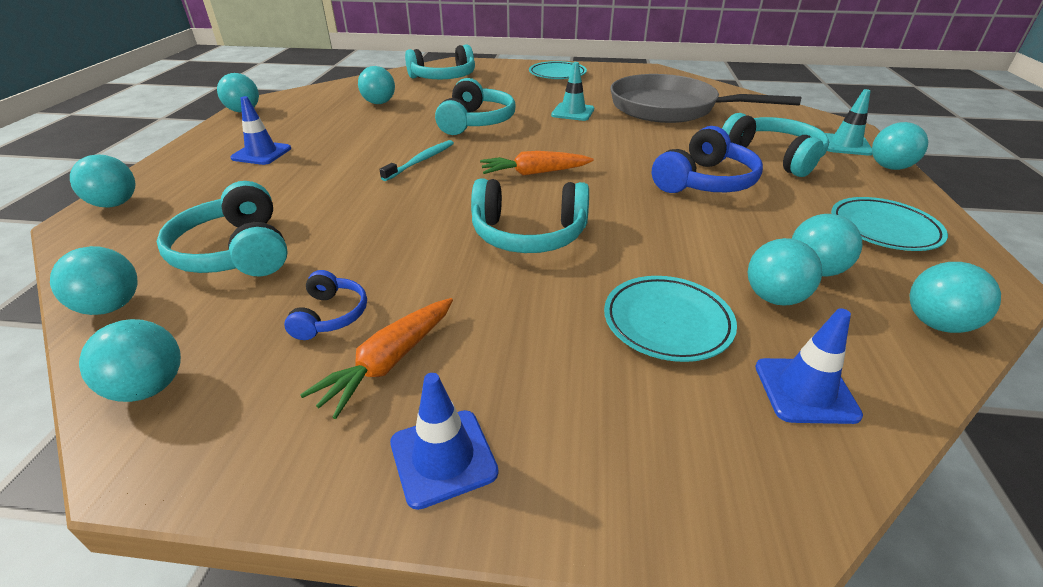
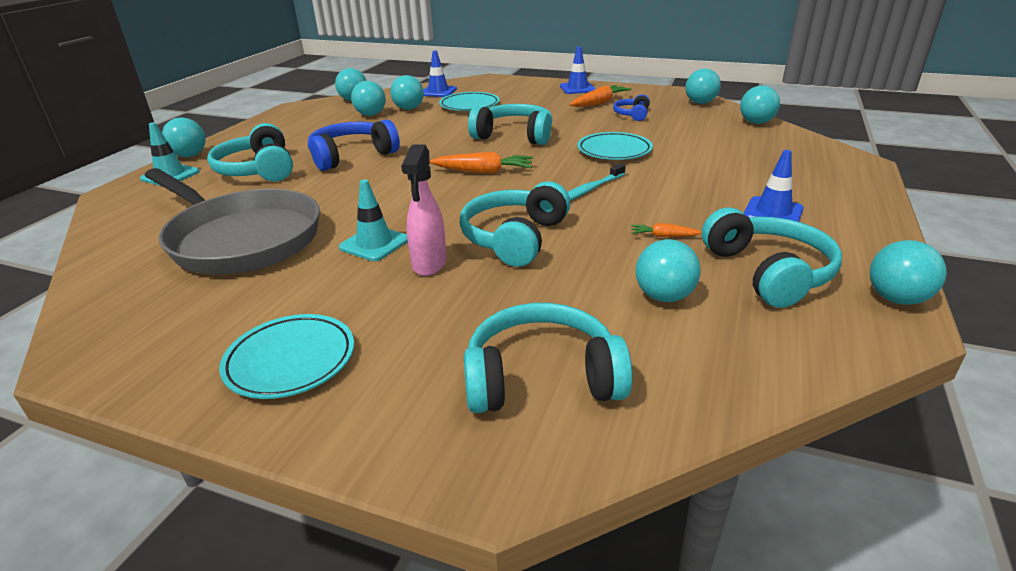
camera: 165 degrees left, 5 degrees down
(115, 204) = (854, 172): turquoise ball -> none
(236, 252) = (709, 139): turquoise headphones -> turquoise headphones (768, 272)
(365, 130) = (664, 236): none -> orange carrot
(525, 106) = (429, 264): none -> pink spray bottle
(883, 229) = (294, 126): turquoise plate -> turquoise plate (614, 151)

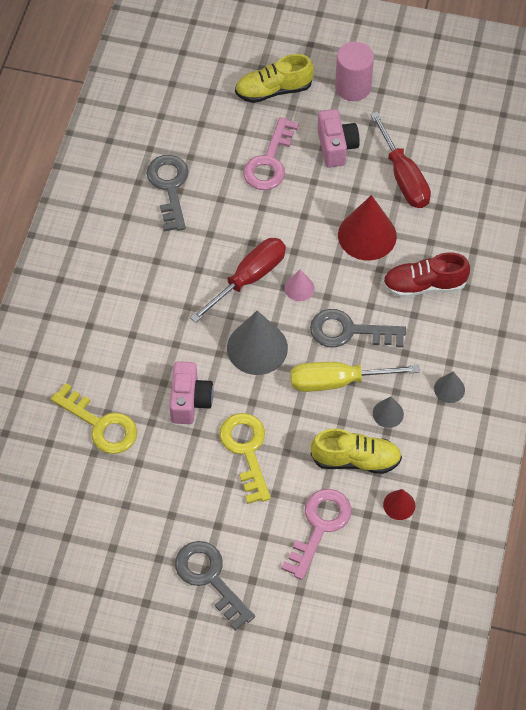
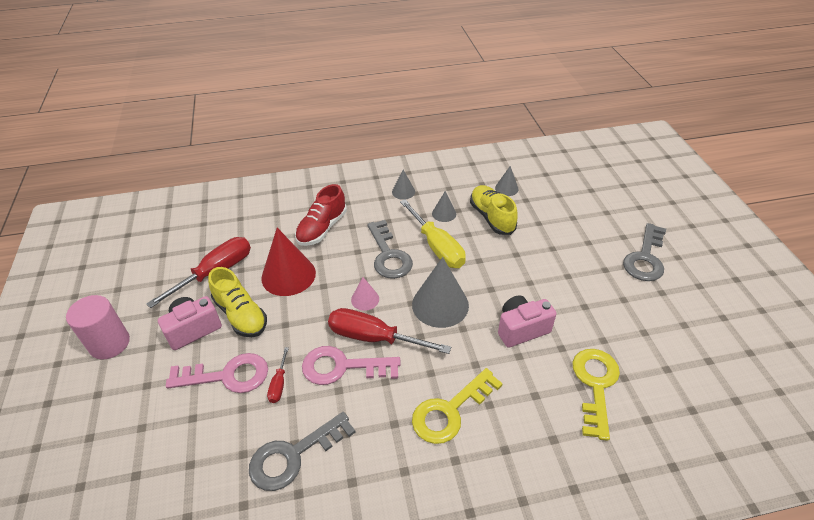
camera: 115 degrees left, 15 degrees down
(240, 195) = (279, 384): none -> red screwdriver
(246, 450) = (534, 276): yellow key -> yellow key (450, 411)
(273, 90) = (124, 411): yellow shoe -> yellow shoe (241, 315)
(319, 526) = (555, 218): pink key -> pink key (342, 367)
(399, 505) = (506, 188): red cone -> grey cone
(424, 285) = (322, 228): red shoe -> red shoe turned 60 degrees clockwise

----

The answer should contain all the material above, copied exactly, and no images.

● Your solution
camera: 165 degrees left, 5 degrees down
(115, 204) = (854, 172): turquoise ball -> none
(236, 252) = (709, 139): turquoise headphones -> turquoise headphones (768, 272)
(365, 130) = (664, 236): none -> orange carrot
(525, 106) = (429, 264): none -> pink spray bottle
(883, 229) = (294, 126): turquoise plate -> turquoise plate (614, 151)

camera: 115 degrees left, 15 degrees down
(240, 195) = (279, 384): none -> red screwdriver
(246, 450) = (534, 276): yellow key -> yellow key (450, 411)
(273, 90) = (124, 411): yellow shoe -> yellow shoe (241, 315)
(319, 526) = (555, 218): pink key -> pink key (342, 367)
(399, 505) = (506, 188): red cone -> grey cone
(424, 285) = (322, 228): red shoe -> red shoe turned 60 degrees clockwise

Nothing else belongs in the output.